*TO DO*.
The answer should contain only the lines running from the line with "blue L-shape at" to the end of the material, reproduced verbatim.

-------- DATA SHOWN --------

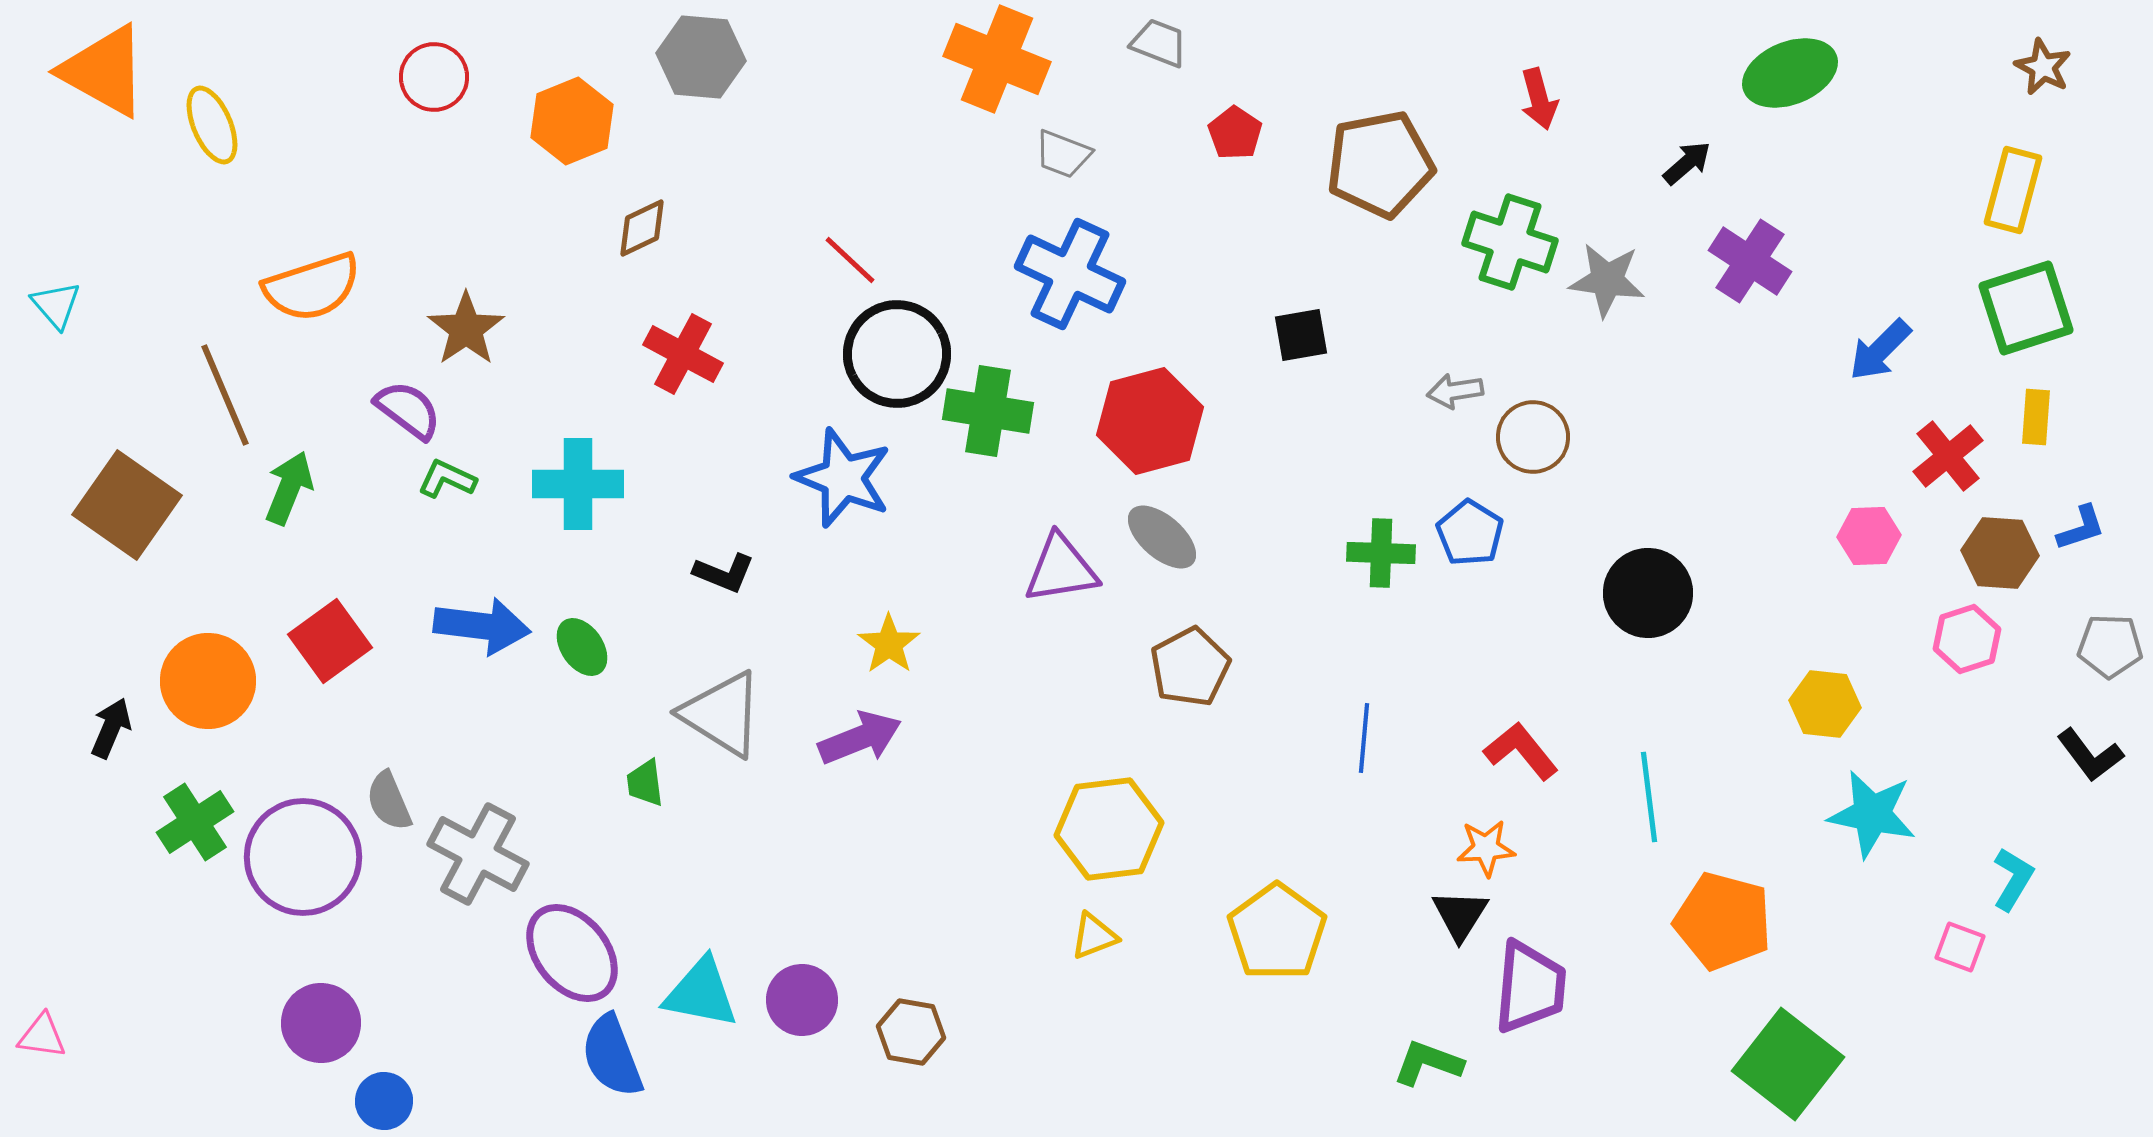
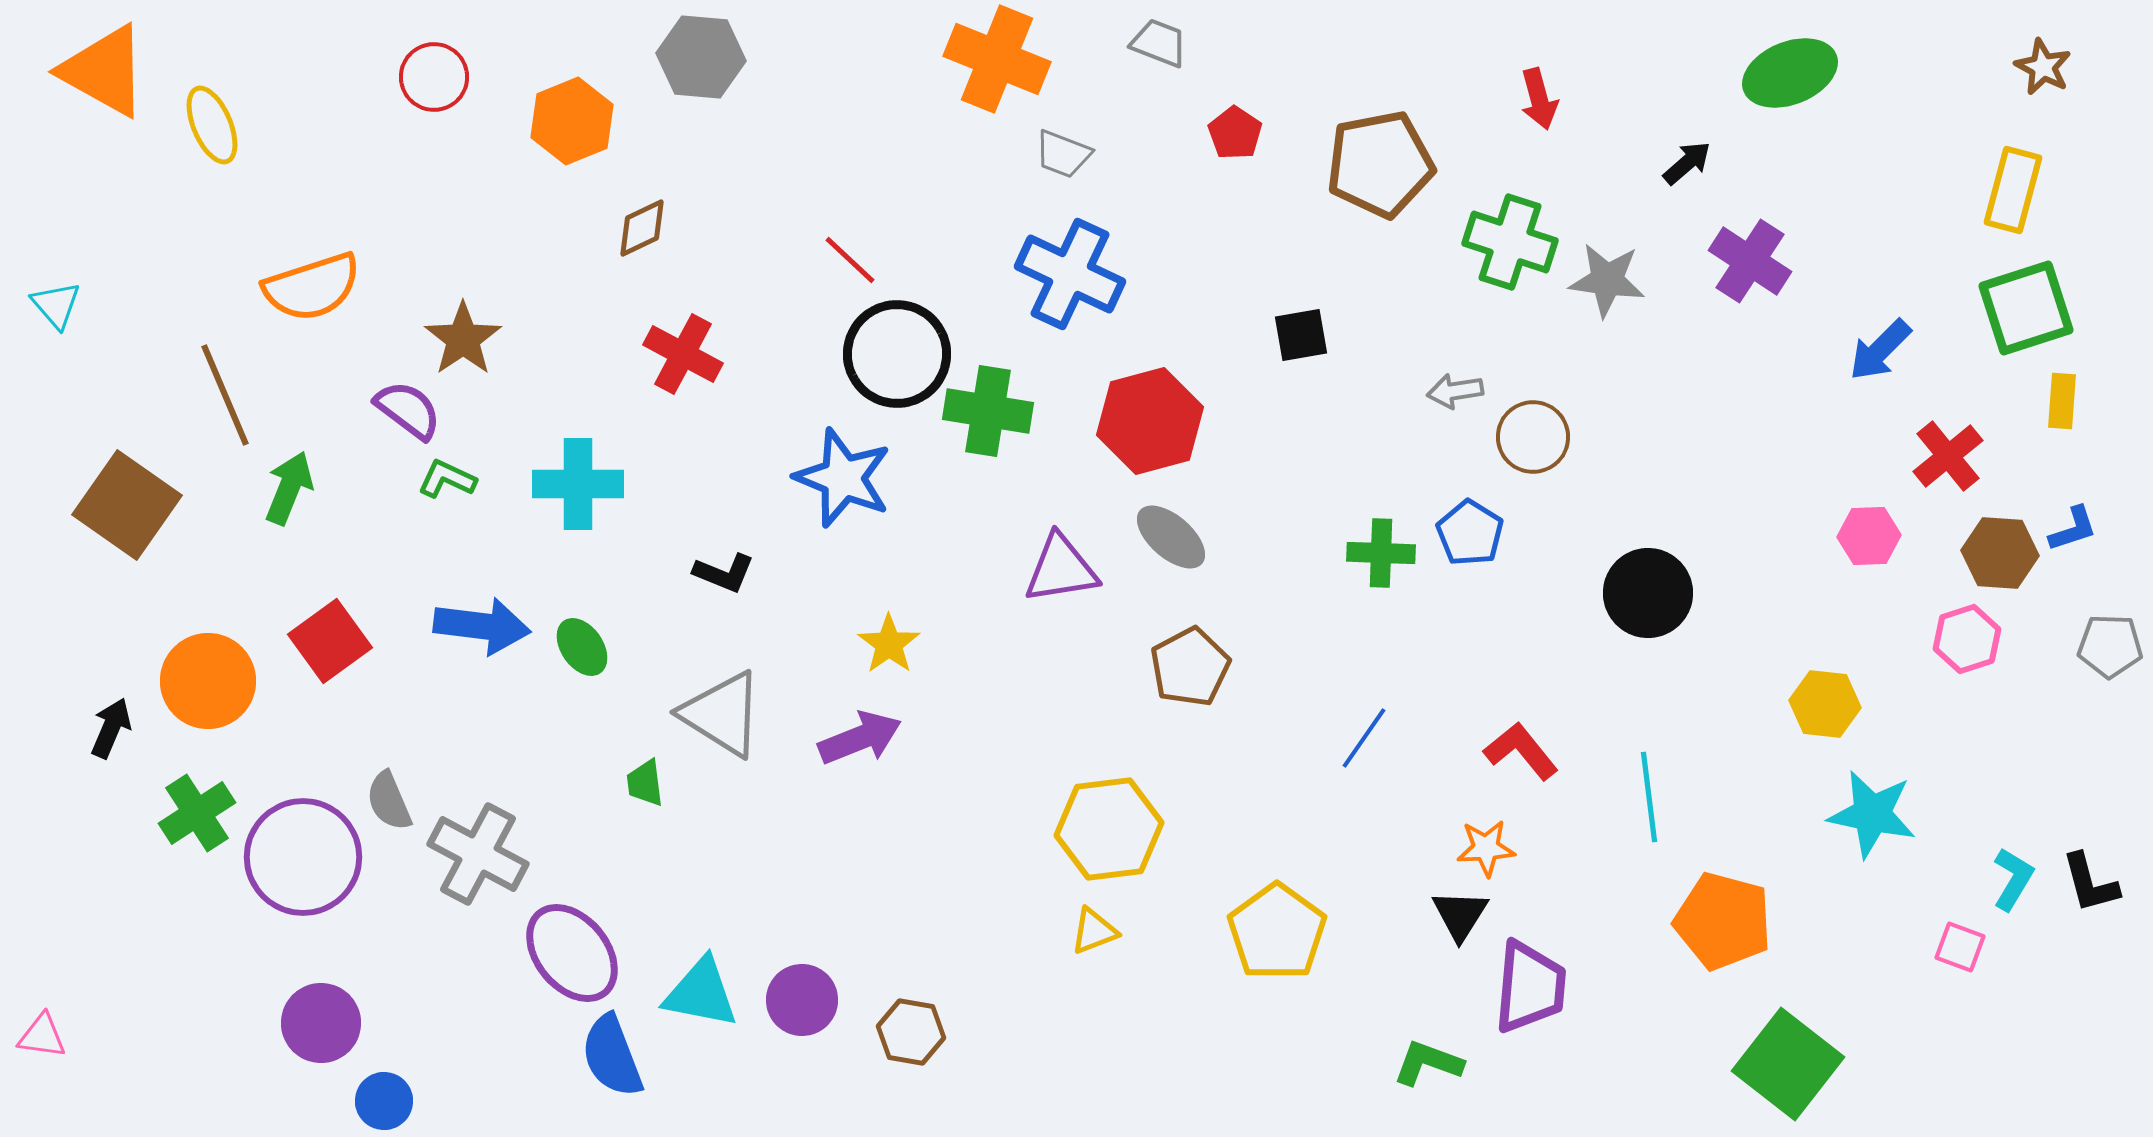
brown star at (466, 329): moved 3 px left, 10 px down
yellow rectangle at (2036, 417): moved 26 px right, 16 px up
blue L-shape at (2081, 528): moved 8 px left, 1 px down
gray ellipse at (1162, 537): moved 9 px right
blue line at (1364, 738): rotated 30 degrees clockwise
black L-shape at (2090, 755): moved 128 px down; rotated 22 degrees clockwise
green cross at (195, 822): moved 2 px right, 9 px up
yellow triangle at (1094, 936): moved 5 px up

--------

*RESULT FOR THIS TASK*.
blue L-shape at (2081, 528): moved 8 px left, 1 px down
gray ellipse at (1162, 537): moved 9 px right
blue line at (1364, 738): rotated 30 degrees clockwise
black L-shape at (2090, 755): moved 128 px down; rotated 22 degrees clockwise
green cross at (195, 822): moved 2 px right, 9 px up
yellow triangle at (1094, 936): moved 5 px up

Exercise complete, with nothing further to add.